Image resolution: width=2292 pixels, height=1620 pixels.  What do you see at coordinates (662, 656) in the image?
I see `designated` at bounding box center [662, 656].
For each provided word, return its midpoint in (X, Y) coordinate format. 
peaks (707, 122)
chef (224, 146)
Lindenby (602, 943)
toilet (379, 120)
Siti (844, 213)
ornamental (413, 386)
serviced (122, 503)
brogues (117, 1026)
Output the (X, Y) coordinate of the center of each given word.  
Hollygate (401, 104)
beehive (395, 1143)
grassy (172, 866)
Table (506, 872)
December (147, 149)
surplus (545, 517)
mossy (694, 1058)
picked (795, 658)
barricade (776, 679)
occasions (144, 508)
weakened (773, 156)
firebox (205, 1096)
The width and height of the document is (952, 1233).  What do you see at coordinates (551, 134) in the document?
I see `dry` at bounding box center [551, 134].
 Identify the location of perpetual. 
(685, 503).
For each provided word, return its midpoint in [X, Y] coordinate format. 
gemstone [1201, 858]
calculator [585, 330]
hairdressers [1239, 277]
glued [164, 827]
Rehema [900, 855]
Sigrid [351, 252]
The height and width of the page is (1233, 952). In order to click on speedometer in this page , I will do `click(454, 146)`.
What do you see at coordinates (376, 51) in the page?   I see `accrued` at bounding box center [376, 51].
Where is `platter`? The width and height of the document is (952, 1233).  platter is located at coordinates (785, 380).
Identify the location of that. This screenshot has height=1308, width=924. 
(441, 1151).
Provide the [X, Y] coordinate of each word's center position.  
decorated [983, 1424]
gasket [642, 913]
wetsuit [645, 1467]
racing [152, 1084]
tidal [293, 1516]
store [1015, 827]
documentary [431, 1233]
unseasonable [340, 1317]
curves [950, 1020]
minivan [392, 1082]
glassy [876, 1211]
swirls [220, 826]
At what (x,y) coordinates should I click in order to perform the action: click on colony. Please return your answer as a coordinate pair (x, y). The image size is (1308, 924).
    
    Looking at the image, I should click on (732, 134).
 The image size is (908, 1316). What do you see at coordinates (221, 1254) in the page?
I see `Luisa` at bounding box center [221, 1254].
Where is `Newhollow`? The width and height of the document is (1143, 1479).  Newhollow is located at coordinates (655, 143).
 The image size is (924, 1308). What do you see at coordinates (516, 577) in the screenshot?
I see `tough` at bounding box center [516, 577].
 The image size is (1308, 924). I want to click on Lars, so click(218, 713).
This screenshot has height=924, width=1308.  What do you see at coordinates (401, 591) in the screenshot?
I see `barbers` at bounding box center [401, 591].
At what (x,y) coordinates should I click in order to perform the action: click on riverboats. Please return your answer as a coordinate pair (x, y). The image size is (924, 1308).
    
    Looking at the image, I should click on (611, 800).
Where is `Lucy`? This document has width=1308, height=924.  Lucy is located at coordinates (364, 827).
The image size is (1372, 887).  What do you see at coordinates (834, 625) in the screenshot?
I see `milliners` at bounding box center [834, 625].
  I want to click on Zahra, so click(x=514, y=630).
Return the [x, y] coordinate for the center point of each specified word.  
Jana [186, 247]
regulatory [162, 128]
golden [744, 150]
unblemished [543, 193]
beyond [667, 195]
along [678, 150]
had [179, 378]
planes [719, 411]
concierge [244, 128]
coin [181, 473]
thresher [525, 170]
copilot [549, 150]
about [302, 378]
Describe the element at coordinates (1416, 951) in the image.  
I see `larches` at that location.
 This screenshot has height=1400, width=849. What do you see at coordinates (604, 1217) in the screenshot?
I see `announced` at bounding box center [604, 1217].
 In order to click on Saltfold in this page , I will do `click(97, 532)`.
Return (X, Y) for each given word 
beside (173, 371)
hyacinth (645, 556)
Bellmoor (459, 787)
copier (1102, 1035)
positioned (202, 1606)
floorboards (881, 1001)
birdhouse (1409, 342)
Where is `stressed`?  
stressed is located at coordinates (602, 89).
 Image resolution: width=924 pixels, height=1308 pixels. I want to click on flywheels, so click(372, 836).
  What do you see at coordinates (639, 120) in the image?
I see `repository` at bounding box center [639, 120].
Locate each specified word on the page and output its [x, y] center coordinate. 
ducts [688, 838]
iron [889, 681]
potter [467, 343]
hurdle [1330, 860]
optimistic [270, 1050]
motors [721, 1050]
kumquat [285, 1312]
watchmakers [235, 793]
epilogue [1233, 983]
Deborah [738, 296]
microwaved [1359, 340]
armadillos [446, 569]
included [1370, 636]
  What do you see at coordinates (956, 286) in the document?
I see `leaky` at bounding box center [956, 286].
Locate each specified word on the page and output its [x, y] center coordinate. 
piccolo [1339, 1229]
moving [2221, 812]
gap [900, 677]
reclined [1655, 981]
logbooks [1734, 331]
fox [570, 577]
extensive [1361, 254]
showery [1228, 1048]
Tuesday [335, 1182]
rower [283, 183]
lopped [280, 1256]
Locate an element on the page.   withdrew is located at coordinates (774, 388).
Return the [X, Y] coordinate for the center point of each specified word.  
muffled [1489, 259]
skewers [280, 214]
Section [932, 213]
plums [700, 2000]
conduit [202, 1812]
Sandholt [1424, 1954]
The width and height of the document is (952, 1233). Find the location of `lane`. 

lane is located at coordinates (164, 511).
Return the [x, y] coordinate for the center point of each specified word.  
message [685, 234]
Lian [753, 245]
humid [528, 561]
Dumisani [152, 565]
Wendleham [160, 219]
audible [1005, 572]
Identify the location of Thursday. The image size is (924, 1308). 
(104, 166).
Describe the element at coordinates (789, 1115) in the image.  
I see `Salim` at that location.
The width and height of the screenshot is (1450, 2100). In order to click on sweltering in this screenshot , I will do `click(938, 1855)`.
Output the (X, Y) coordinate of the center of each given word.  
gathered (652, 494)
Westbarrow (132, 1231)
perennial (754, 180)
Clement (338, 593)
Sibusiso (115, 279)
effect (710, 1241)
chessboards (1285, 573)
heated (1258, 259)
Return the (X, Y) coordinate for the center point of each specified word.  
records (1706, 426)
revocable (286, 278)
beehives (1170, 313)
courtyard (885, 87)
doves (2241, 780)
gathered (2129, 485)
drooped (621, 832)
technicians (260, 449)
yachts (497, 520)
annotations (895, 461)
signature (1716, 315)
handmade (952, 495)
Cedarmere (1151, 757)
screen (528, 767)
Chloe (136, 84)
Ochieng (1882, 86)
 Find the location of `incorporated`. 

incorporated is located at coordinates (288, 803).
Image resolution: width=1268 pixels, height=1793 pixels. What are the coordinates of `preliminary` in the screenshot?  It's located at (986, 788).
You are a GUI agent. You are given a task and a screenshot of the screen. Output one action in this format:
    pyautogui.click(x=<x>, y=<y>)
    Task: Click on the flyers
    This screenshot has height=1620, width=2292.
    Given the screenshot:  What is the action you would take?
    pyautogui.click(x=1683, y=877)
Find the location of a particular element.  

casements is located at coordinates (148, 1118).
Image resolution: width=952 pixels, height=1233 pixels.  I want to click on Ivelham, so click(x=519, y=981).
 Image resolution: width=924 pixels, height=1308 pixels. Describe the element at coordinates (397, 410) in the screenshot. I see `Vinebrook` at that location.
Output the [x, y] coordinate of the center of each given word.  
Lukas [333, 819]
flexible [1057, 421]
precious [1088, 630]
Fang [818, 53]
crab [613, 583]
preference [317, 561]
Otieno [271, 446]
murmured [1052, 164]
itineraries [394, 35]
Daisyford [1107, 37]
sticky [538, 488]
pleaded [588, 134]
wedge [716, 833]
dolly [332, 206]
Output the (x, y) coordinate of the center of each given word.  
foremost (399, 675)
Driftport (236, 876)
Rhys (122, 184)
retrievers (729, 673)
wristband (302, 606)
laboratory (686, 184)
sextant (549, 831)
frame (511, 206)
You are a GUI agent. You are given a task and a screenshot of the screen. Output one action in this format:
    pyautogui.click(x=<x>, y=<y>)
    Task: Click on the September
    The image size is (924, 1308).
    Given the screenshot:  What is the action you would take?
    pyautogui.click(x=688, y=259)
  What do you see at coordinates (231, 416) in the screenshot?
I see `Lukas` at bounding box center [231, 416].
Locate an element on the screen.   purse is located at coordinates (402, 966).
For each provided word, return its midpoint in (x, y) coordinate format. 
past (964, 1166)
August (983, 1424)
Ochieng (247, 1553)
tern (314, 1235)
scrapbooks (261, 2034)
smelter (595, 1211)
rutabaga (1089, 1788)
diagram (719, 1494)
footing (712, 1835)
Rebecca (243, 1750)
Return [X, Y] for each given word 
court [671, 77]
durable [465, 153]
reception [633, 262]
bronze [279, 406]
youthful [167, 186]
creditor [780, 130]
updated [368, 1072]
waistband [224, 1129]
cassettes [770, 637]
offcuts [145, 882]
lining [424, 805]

Aim of the task => Copy out the rows between the line holding "floorboards (881, 1001)" and the line holding "gathered (652, 494)", inclusive, with no changes.

Output for this task =>
floorboards (881, 1001)
birdhouse (1409, 342)
Where is `stressed`?  
stressed is located at coordinates (602, 89).
 Image resolution: width=924 pixels, height=1308 pixels. I want to click on flywheels, so click(372, 836).
  What do you see at coordinates (639, 120) in the image?
I see `repository` at bounding box center [639, 120].
Locate each specified word on the page and output its [x, y] center coordinate. 
ducts [688, 838]
iron [889, 681]
potter [467, 343]
hurdle [1330, 860]
optimistic [270, 1050]
motors [721, 1050]
kumquat [285, 1312]
watchmakers [235, 793]
epilogue [1233, 983]
Deborah [738, 296]
microwaved [1359, 340]
armadillos [446, 569]
included [1370, 636]
  What do you see at coordinates (956, 286) in the document?
I see `leaky` at bounding box center [956, 286].
Locate each specified word on the page and output its [x, y] center coordinate. 
piccolo [1339, 1229]
moving [2221, 812]
gap [900, 677]
reclined [1655, 981]
logbooks [1734, 331]
fox [570, 577]
extensive [1361, 254]
showery [1228, 1048]
Tuesday [335, 1182]
rower [283, 183]
lopped [280, 1256]
Locate an element on the page.   withdrew is located at coordinates (774, 388).
Return the [X, Y] coordinate for the center point of each specified word.  
muffled [1489, 259]
skewers [280, 214]
Section [932, 213]
plums [700, 2000]
conduit [202, 1812]
Sandholt [1424, 1954]
The width and height of the document is (952, 1233). Find the location of `lane`. 

lane is located at coordinates (164, 511).
Return the [x, y] coordinate for the center point of each specified word.  
message [685, 234]
Lian [753, 245]
humid [528, 561]
Dumisani [152, 565]
Wendleham [160, 219]
audible [1005, 572]
Identify the location of Thursday. The image size is (924, 1308). 
(104, 166).
Describe the element at coordinates (789, 1115) in the image.  
I see `Salim` at that location.
The width and height of the screenshot is (1450, 2100). In order to click on sweltering in this screenshot , I will do `click(938, 1855)`.
Output the (X, Y) coordinate of the center of each given word.  
gathered (652, 494)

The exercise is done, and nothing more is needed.